# What to do
Within the data that follows, set down exactly the lines from the one containing "move | orange" through the one containing "degrees counterclockwise |", both ends included.

# Source data
____
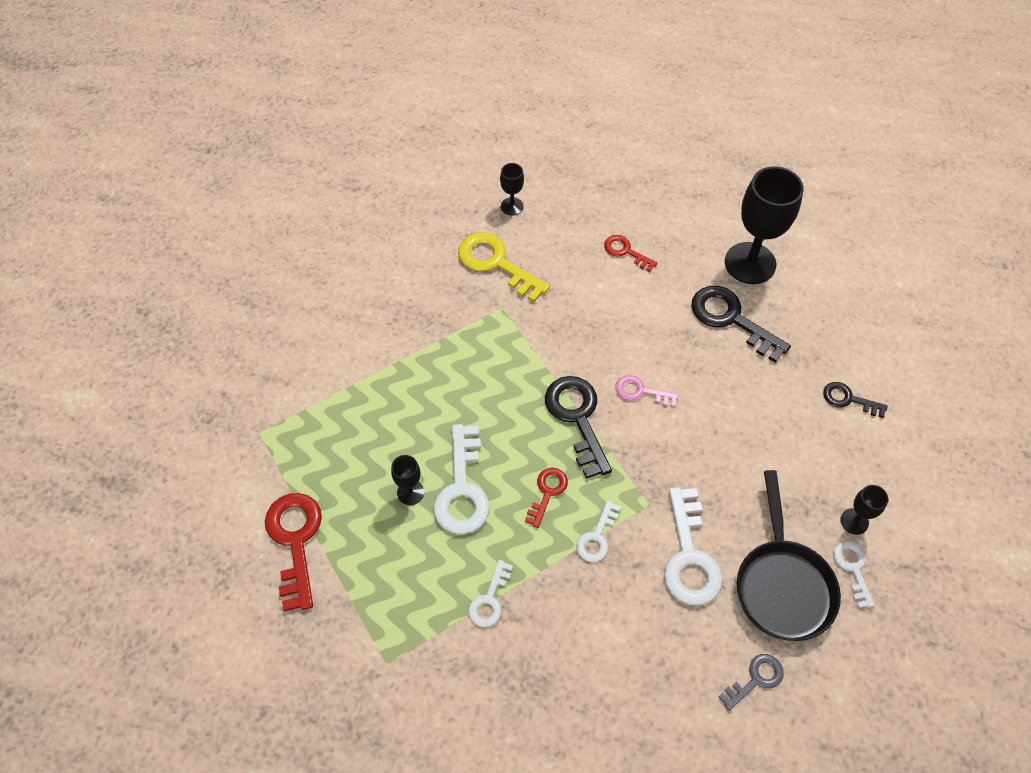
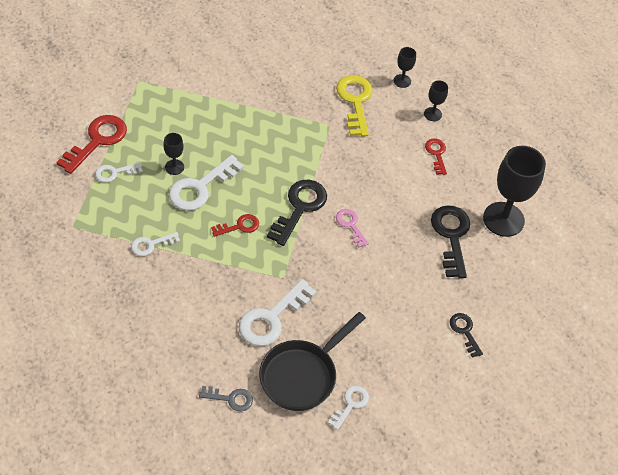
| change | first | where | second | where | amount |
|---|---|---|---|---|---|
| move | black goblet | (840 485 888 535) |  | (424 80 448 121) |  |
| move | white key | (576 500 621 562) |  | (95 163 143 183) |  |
____
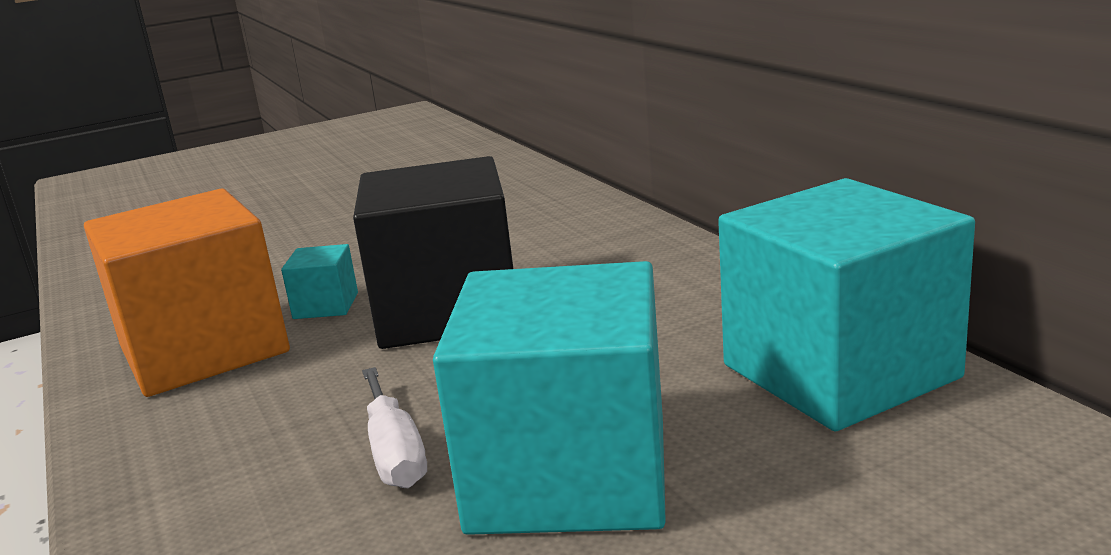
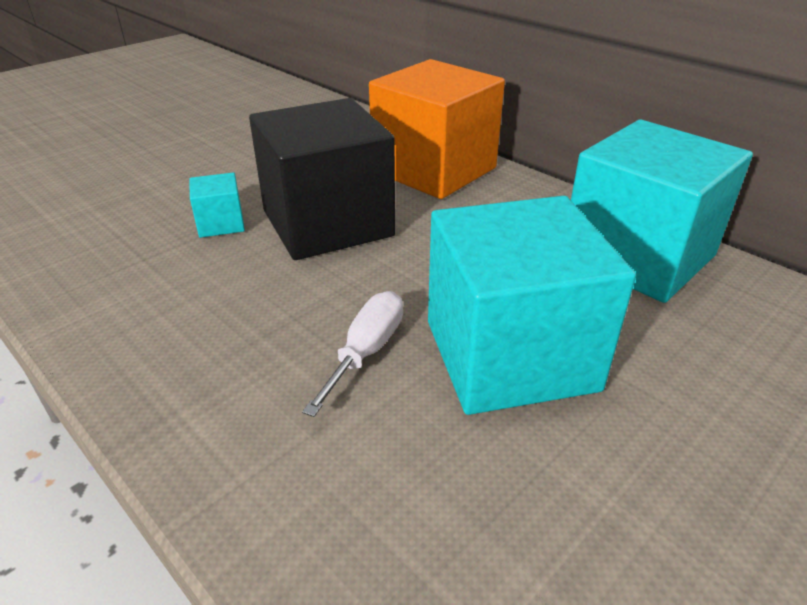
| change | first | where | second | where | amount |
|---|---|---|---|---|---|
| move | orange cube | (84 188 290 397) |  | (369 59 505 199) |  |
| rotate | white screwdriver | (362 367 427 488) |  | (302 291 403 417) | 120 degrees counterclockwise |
____
# Exercise response
| move | orange cube | (84 188 290 397) |  | (369 59 505 199) |  |
| rotate | white screwdriver | (362 367 427 488) |  | (302 291 403 417) | 120 degrees counterclockwise |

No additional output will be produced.